== Source information ==

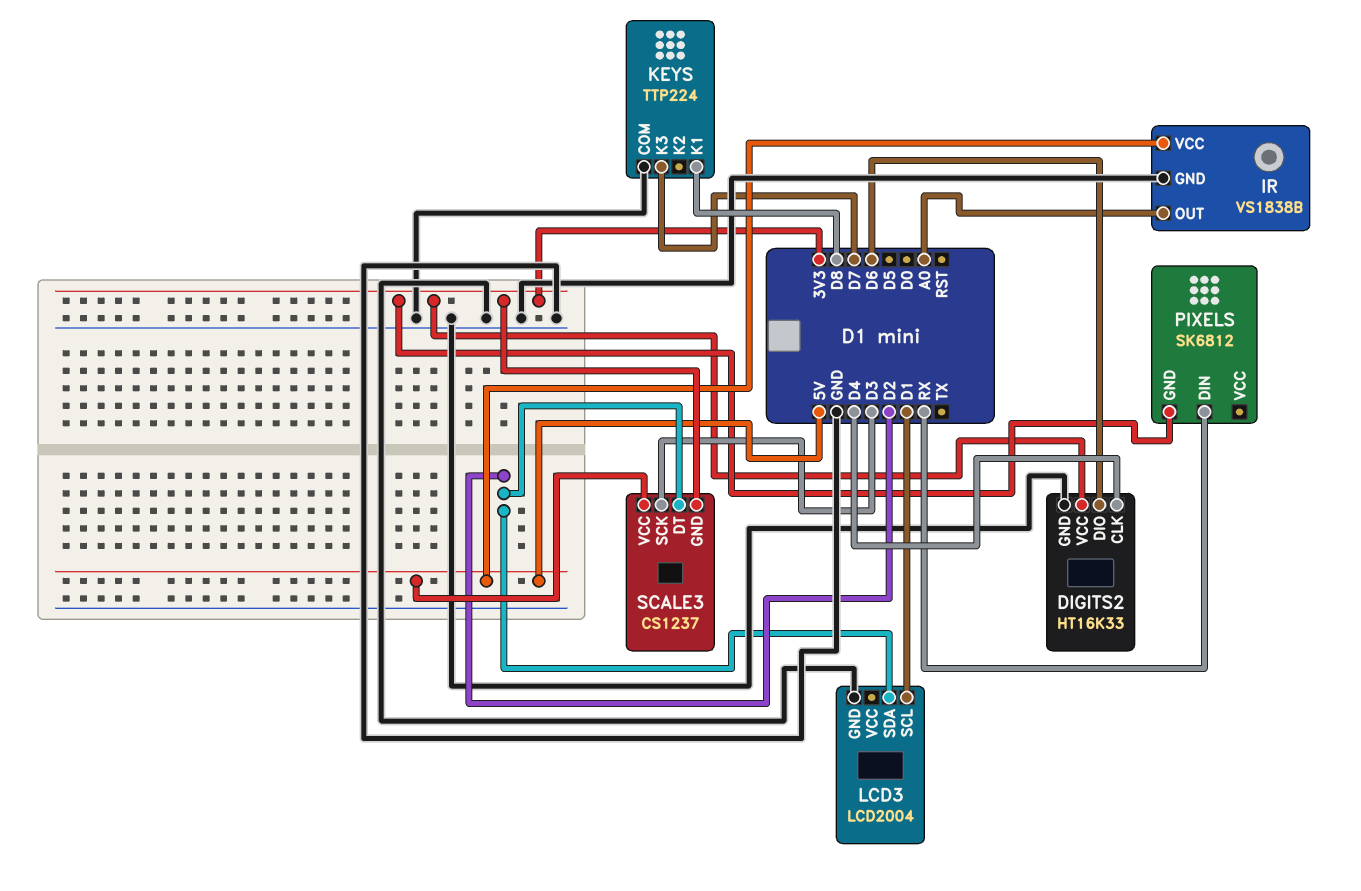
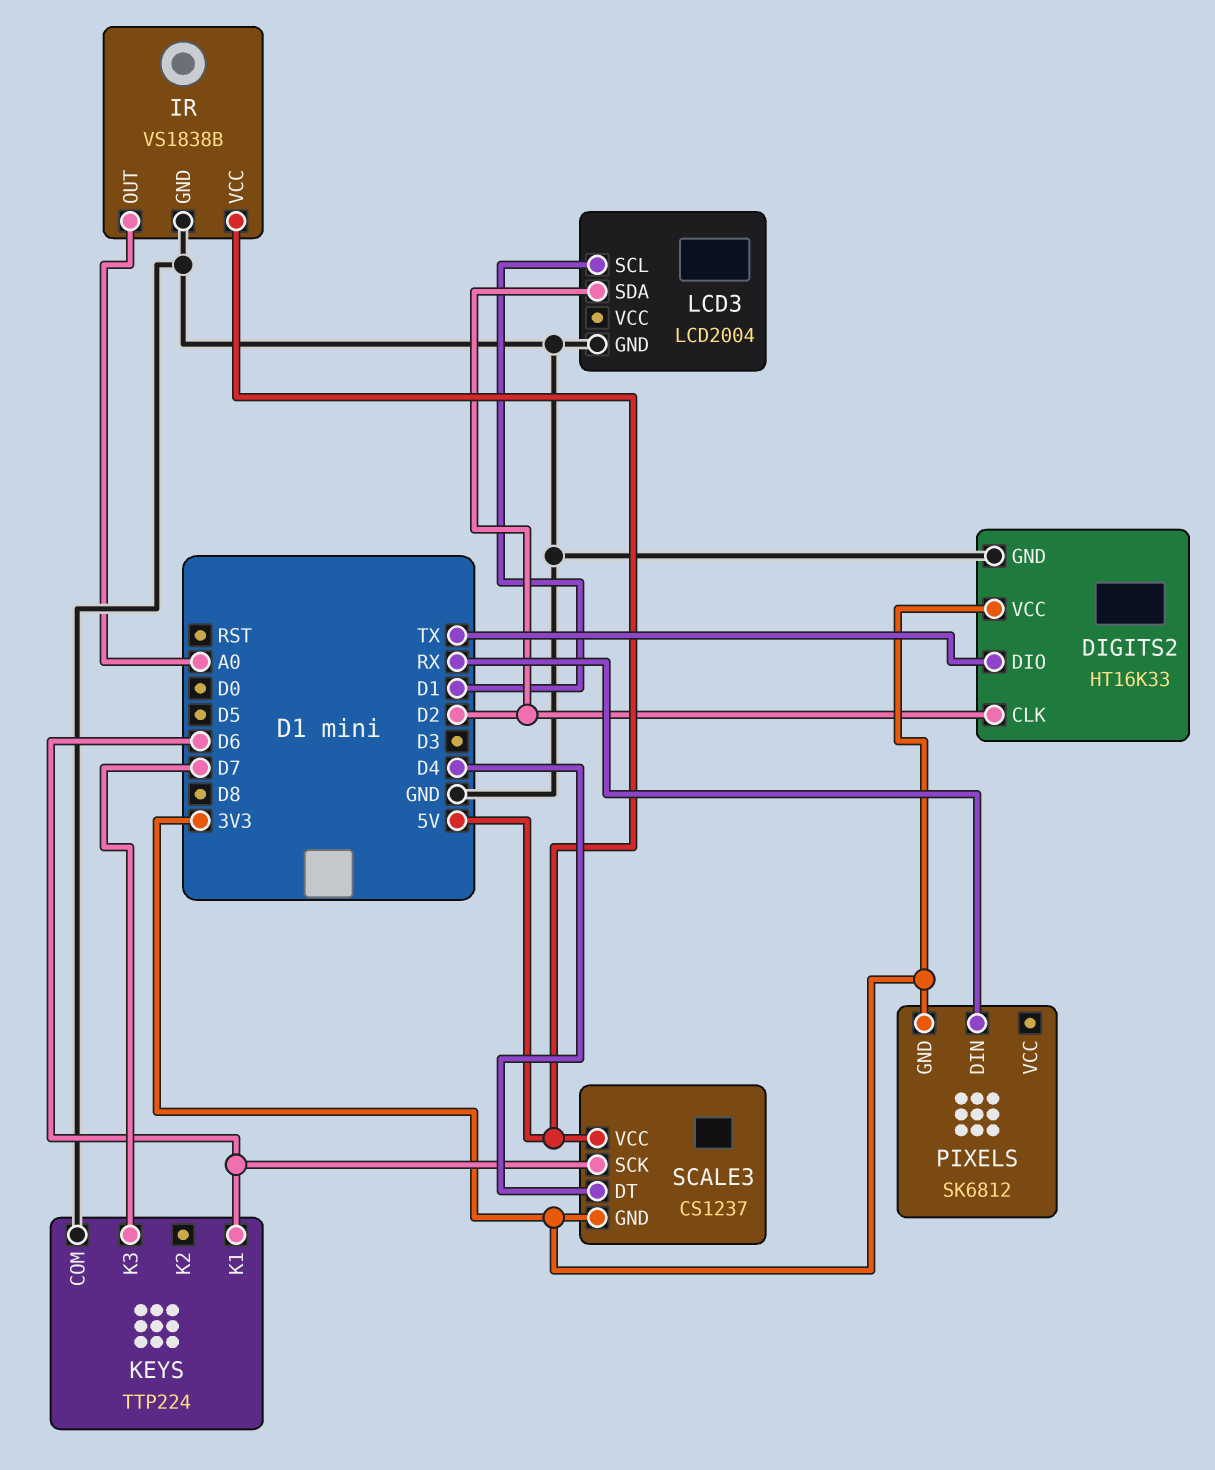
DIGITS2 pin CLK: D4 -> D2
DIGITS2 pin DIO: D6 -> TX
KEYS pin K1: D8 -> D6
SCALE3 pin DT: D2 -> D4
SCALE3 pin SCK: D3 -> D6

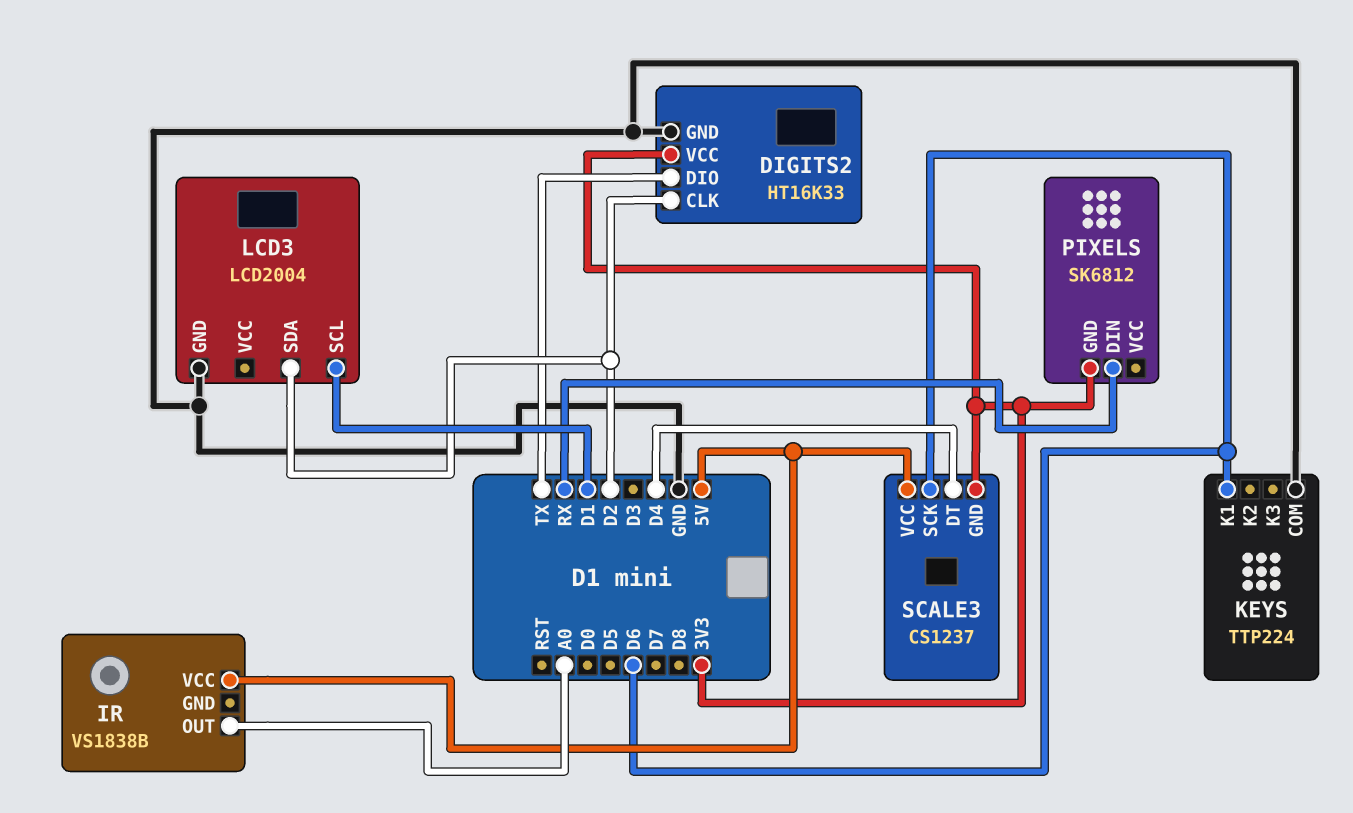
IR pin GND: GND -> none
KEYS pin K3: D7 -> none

===
== Source information ==

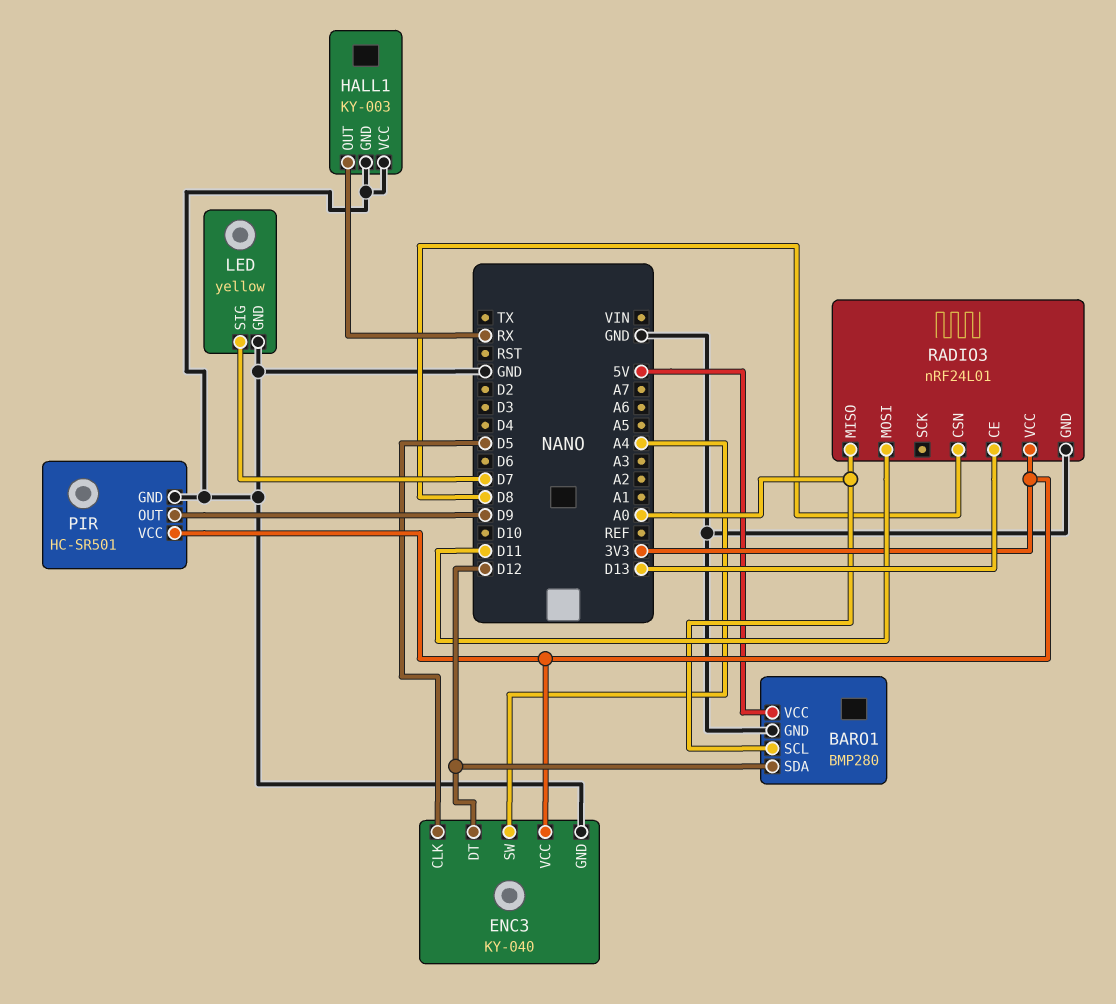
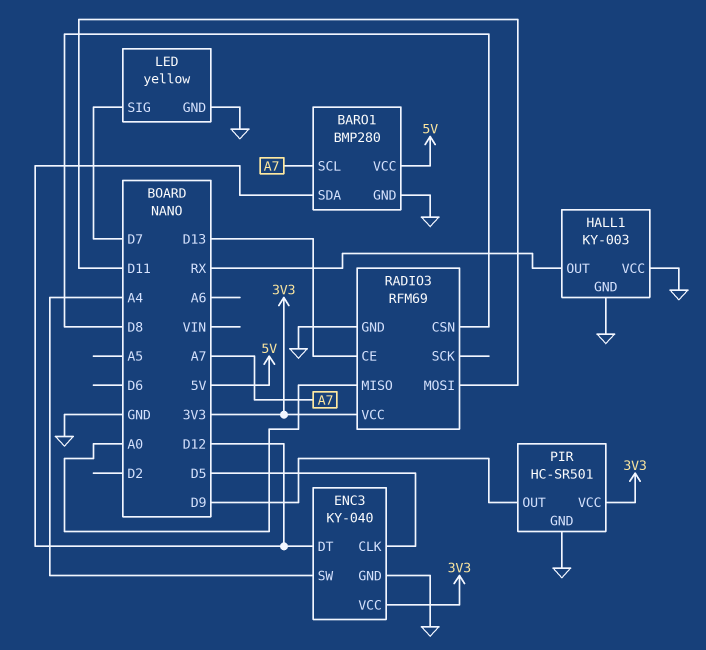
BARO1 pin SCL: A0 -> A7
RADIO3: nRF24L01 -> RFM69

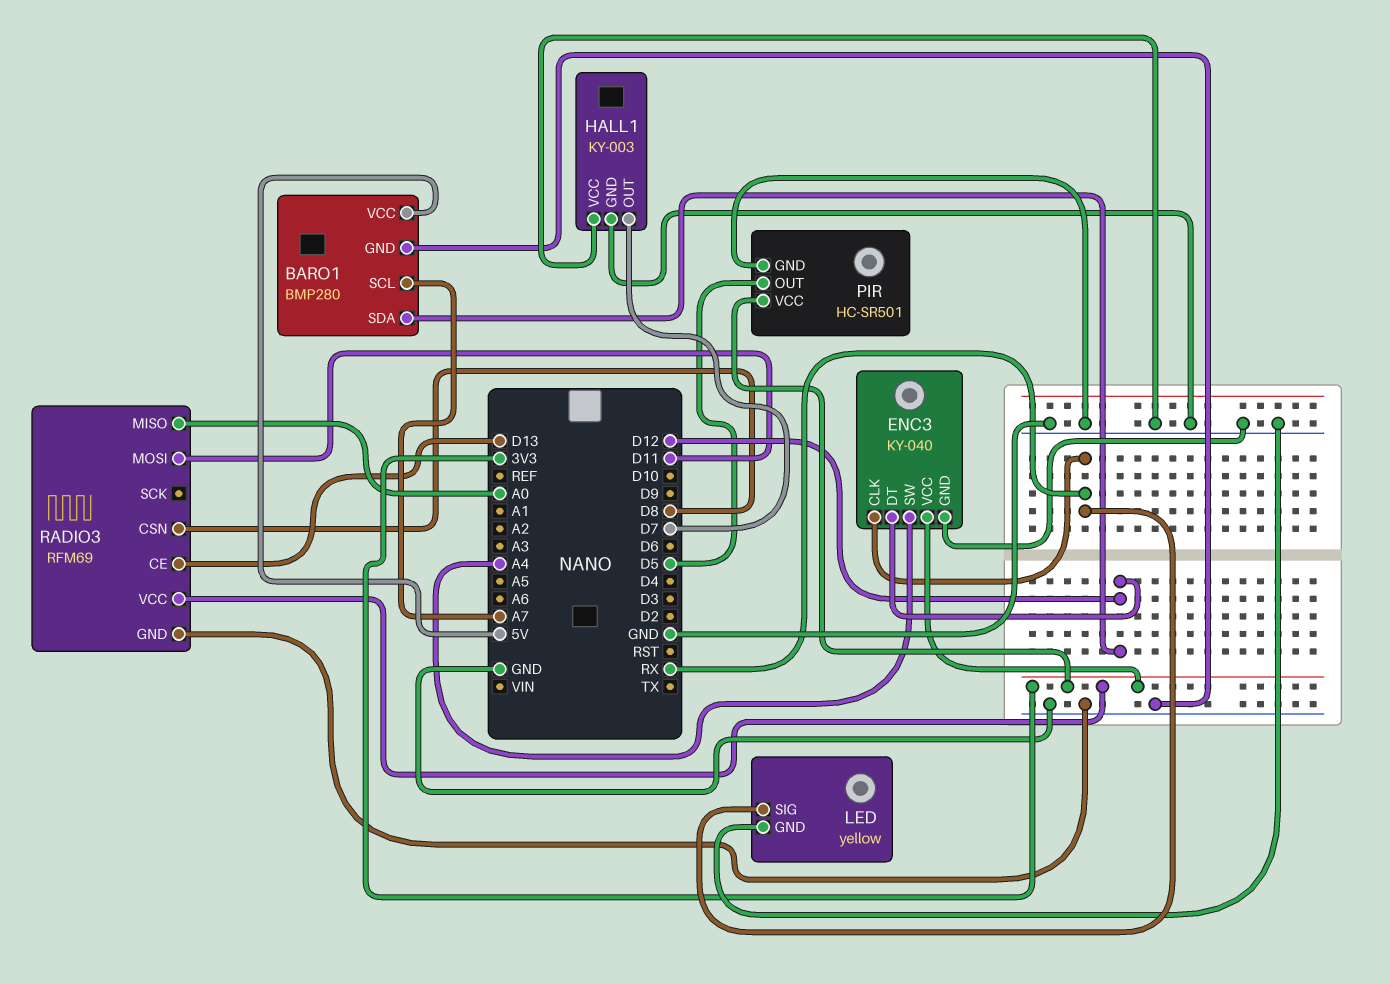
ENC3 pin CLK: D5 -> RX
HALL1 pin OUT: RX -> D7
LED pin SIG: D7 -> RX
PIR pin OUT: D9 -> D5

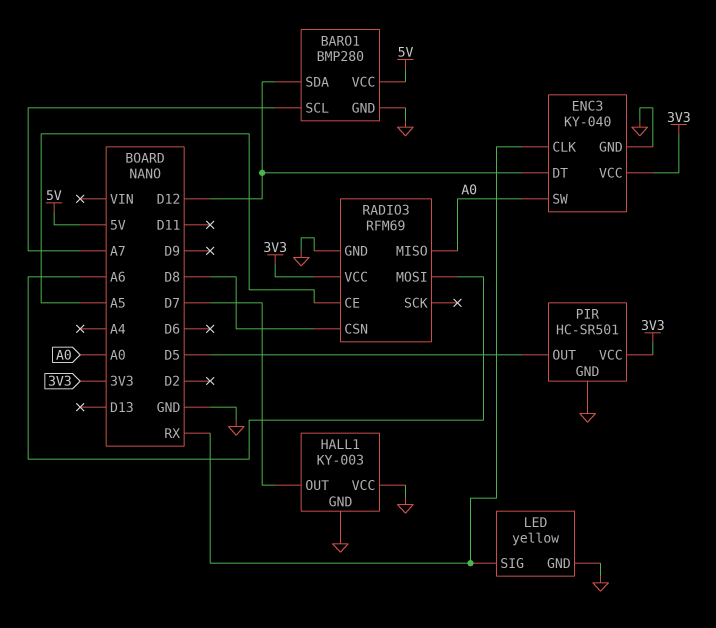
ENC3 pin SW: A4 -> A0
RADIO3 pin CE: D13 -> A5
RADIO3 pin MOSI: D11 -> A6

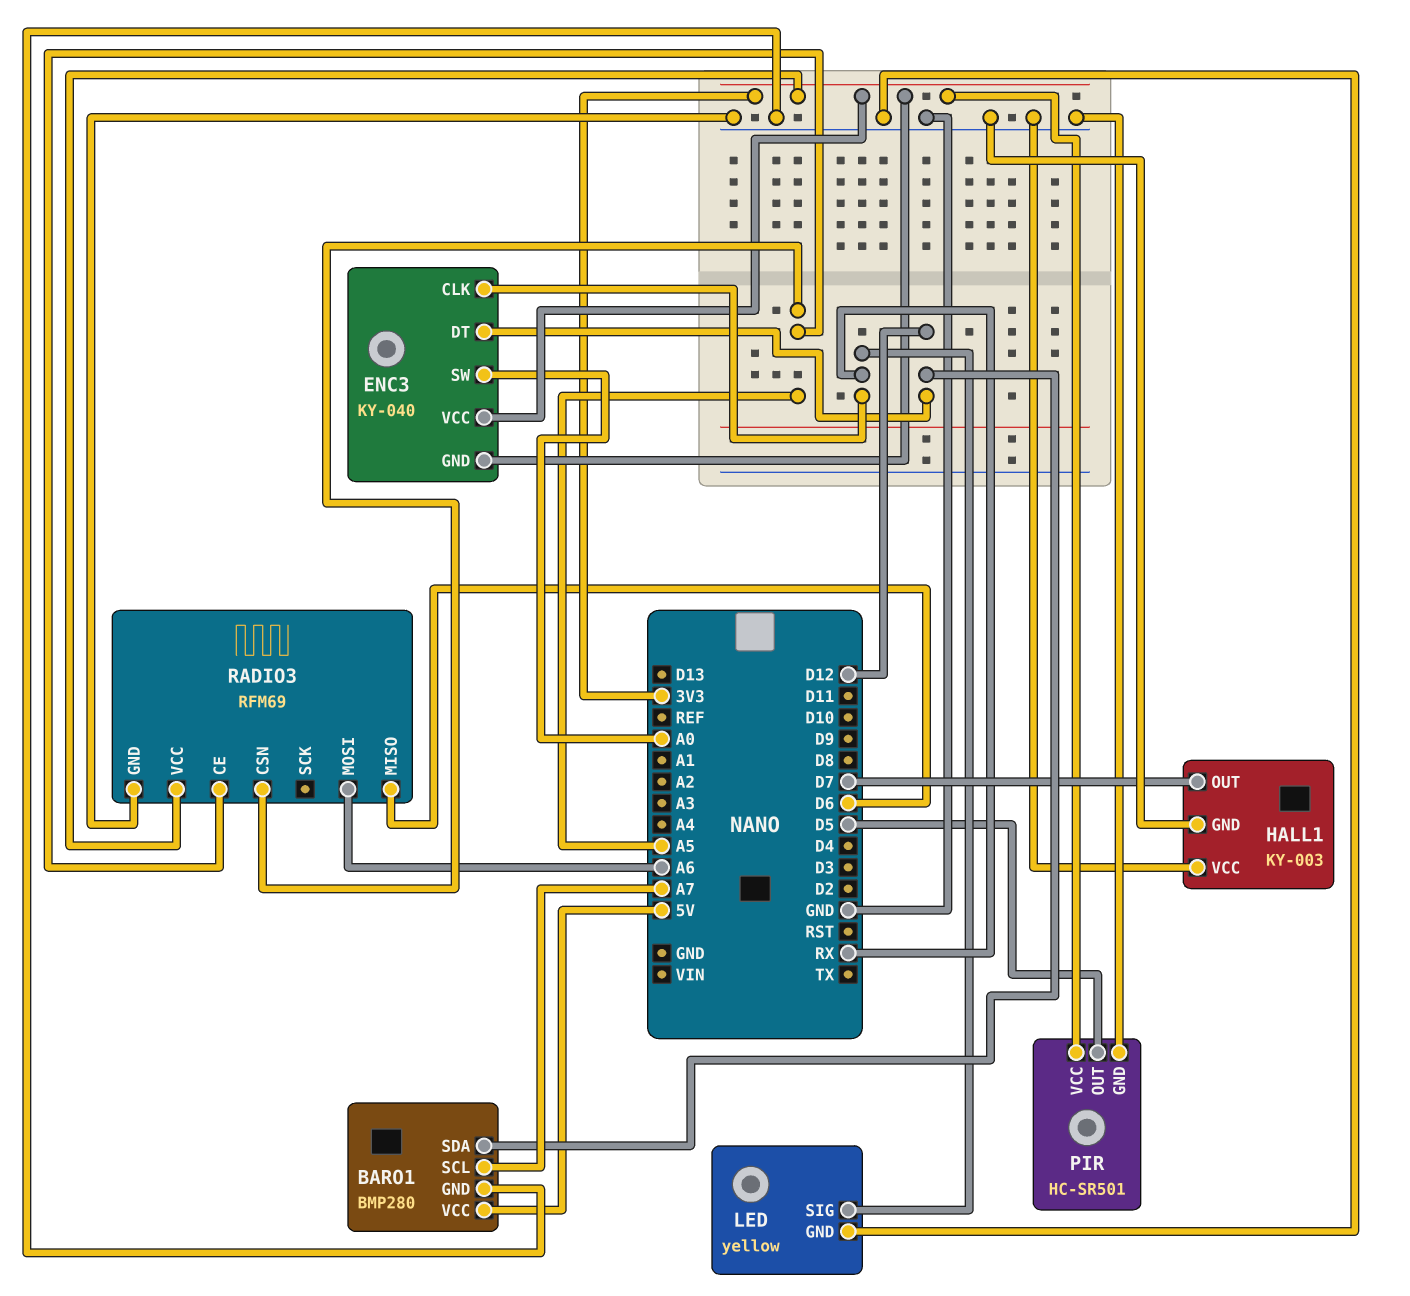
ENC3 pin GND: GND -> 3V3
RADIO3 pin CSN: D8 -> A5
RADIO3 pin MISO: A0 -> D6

===

● **What the exercise asks**: Beginning with the line that contains "DIGITS2 pin CLK: D4 -> D2" and ending with the line that contains "KEYS pin K3: D7 -> none", reproduce the listing exactly, pictures excluded.

● **Written solution**:
DIGITS2 pin CLK: D4 -> D2
DIGITS2 pin DIO: D6 -> TX
KEYS pin K1: D8 -> D6
SCALE3 pin DT: D2 -> D4
SCALE3 pin SCK: D3 -> D6

IR pin GND: GND -> none
KEYS pin K3: D7 -> none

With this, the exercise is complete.